%%
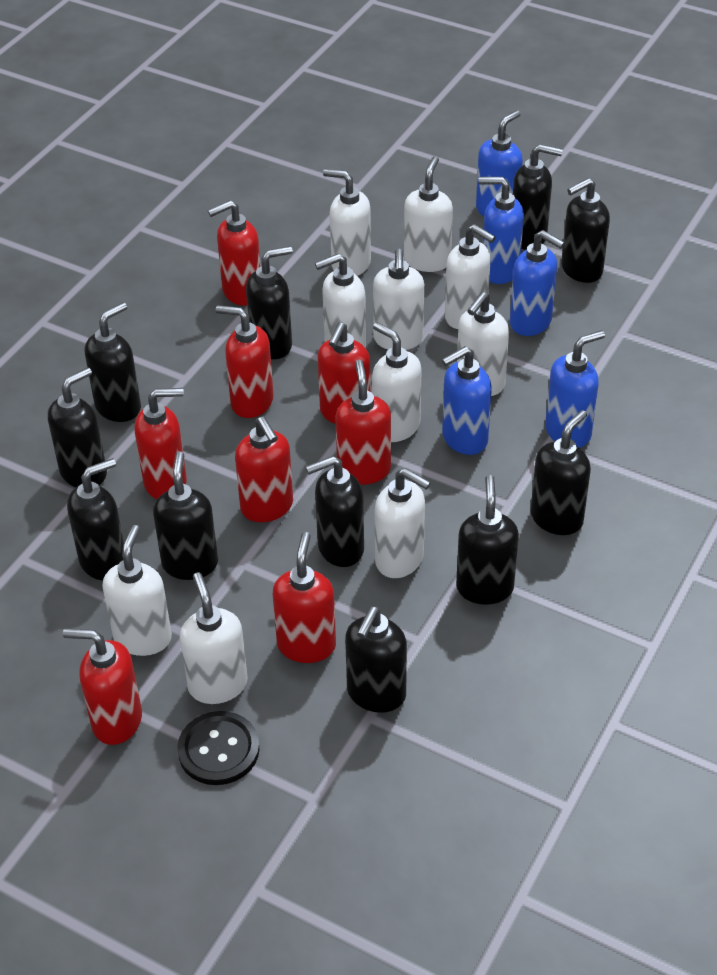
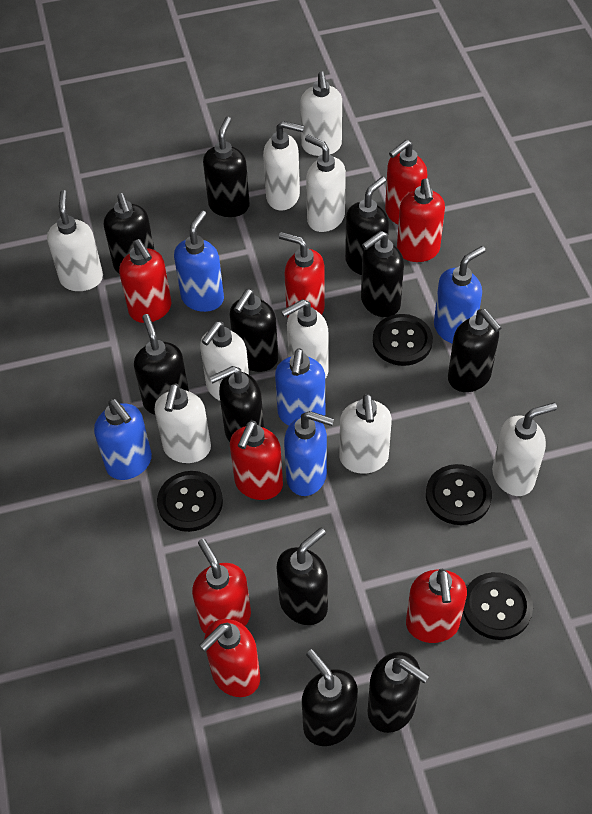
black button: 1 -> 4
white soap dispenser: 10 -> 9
%%
%%
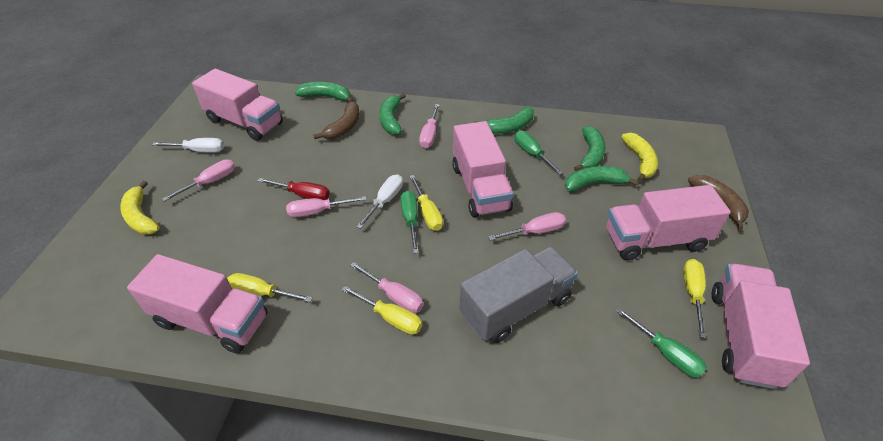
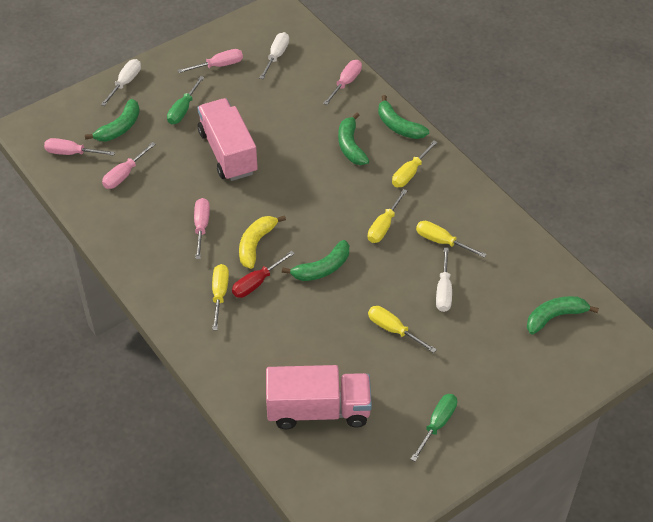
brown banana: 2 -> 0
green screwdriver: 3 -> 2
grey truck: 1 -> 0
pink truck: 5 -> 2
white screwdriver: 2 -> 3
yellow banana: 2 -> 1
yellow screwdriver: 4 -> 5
%%
%%
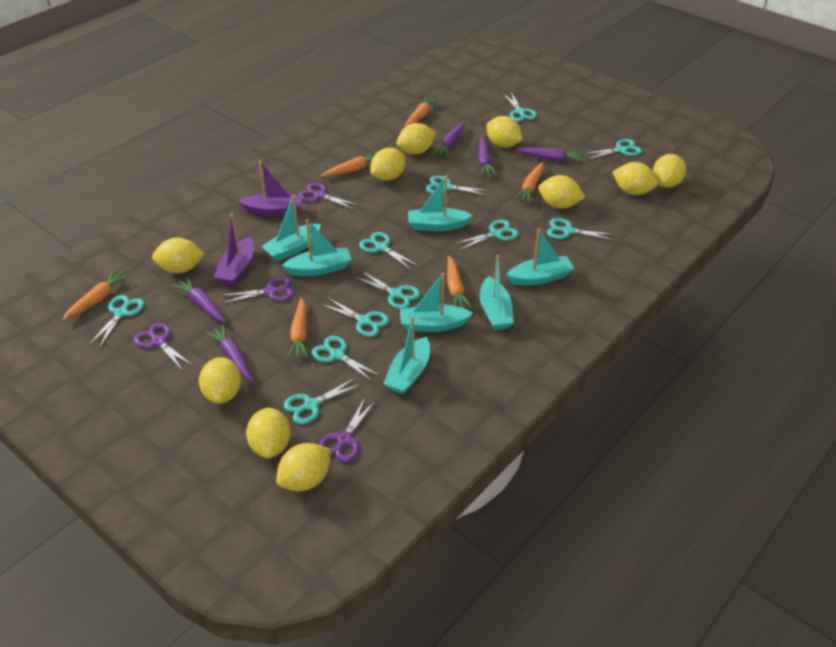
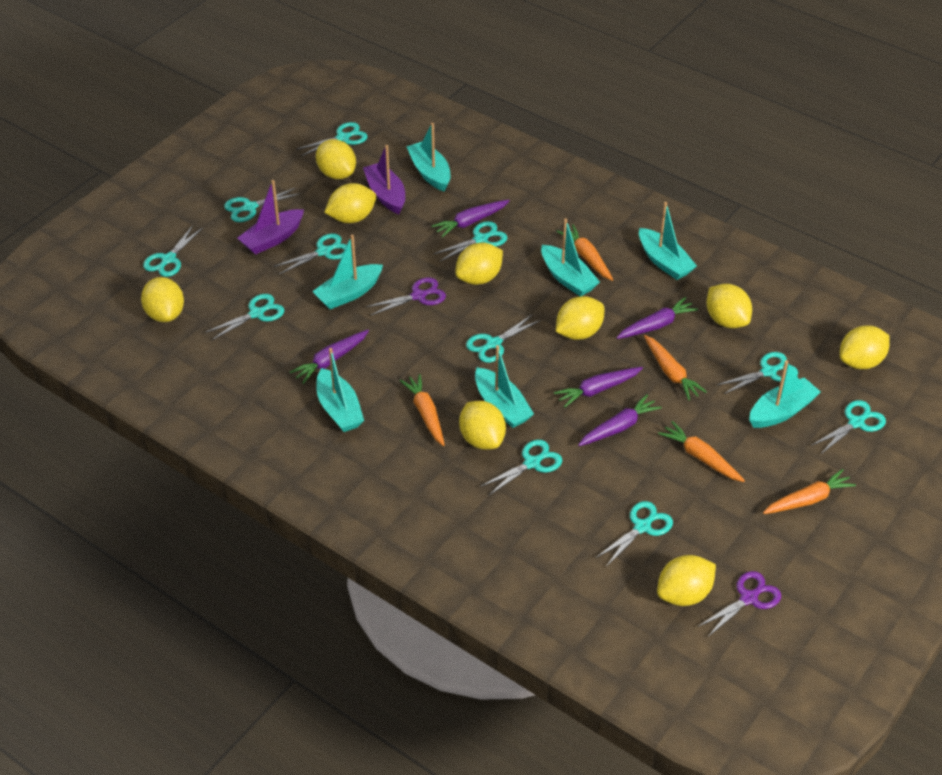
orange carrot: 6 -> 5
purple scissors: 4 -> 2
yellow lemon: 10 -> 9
%%
▶ **Exercise**
In the entries above, one line contains "grey truck: 1 -> 0" and another contains "yellow screwdriver: 4 -> 5". Reproduce exactly those two lines and the lines between them, nothing else.

▶ **Written answer**
grey truck: 1 -> 0
pink truck: 5 -> 2
white screwdriver: 2 -> 3
yellow banana: 2 -> 1
yellow screwdriver: 4 -> 5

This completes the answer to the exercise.